▶ _Supplied information_:
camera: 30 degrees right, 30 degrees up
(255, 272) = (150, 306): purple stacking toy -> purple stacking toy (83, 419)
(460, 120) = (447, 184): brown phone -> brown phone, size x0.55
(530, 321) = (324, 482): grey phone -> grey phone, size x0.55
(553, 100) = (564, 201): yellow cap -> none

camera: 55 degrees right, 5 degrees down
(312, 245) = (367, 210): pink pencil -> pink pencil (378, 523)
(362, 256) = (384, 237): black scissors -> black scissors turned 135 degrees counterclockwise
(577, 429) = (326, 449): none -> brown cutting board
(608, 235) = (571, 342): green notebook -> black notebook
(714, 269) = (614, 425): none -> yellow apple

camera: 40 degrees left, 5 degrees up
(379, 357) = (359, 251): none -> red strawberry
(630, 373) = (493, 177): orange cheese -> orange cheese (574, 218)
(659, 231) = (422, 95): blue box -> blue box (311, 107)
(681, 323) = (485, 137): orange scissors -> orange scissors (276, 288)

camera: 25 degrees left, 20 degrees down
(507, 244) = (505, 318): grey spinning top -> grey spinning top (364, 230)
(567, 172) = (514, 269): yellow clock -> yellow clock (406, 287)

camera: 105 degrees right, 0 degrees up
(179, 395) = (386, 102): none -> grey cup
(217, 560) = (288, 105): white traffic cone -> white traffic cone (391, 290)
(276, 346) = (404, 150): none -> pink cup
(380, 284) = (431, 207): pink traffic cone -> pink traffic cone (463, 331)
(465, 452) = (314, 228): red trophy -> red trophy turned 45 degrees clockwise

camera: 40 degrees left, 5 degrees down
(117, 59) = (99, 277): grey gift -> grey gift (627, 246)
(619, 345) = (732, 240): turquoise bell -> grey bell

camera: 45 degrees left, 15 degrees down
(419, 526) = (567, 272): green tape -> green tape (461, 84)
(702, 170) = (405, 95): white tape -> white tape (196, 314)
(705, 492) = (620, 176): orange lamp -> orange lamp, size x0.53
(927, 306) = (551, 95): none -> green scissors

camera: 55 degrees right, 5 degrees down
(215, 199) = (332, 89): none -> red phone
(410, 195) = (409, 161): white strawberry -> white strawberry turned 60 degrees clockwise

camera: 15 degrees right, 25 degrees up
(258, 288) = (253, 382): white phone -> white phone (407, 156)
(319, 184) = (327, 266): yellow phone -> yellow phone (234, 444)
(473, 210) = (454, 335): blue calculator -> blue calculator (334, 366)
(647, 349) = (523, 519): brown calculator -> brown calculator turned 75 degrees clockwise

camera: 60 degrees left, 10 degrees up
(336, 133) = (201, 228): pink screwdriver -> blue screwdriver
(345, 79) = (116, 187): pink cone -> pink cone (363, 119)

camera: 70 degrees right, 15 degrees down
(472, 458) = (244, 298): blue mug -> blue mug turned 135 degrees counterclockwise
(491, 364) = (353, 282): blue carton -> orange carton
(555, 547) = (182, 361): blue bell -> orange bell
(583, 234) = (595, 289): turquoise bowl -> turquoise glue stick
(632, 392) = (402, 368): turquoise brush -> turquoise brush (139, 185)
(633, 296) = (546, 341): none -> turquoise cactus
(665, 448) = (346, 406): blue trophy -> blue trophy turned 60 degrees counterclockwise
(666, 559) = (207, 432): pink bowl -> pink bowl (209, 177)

▶ _Directions_:
In the listing above, find the line containing "(659, 231) = (422, 95): blue" and the line containing "(215, 199) = (332, 89): none -> red phone", then quote both, plus every line between them, exactly as written.

▶ _Exercise answer_:
(659, 231) = (422, 95): blue box -> blue box (311, 107)
(681, 323) = (485, 137): orange scissors -> orange scissors (276, 288)

camera: 25 degrees left, 20 degrees down
(507, 244) = (505, 318): grey spinning top -> grey spinning top (364, 230)
(567, 172) = (514, 269): yellow clock -> yellow clock (406, 287)

camera: 105 degrees right, 0 degrees up
(179, 395) = (386, 102): none -> grey cup
(217, 560) = (288, 105): white traffic cone -> white traffic cone (391, 290)
(276, 346) = (404, 150): none -> pink cup
(380, 284) = (431, 207): pink traffic cone -> pink traffic cone (463, 331)
(465, 452) = (314, 228): red trophy -> red trophy turned 45 degrees clockwise

camera: 40 degrees left, 5 degrees down
(117, 59) = (99, 277): grey gift -> grey gift (627, 246)
(619, 345) = (732, 240): turquoise bell -> grey bell

camera: 45 degrees left, 15 degrees down
(419, 526) = (567, 272): green tape -> green tape (461, 84)
(702, 170) = (405, 95): white tape -> white tape (196, 314)
(705, 492) = (620, 176): orange lamp -> orange lamp, size x0.53
(927, 306) = (551, 95): none -> green scissors

camera: 55 degrees right, 5 degrees down
(215, 199) = (332, 89): none -> red phone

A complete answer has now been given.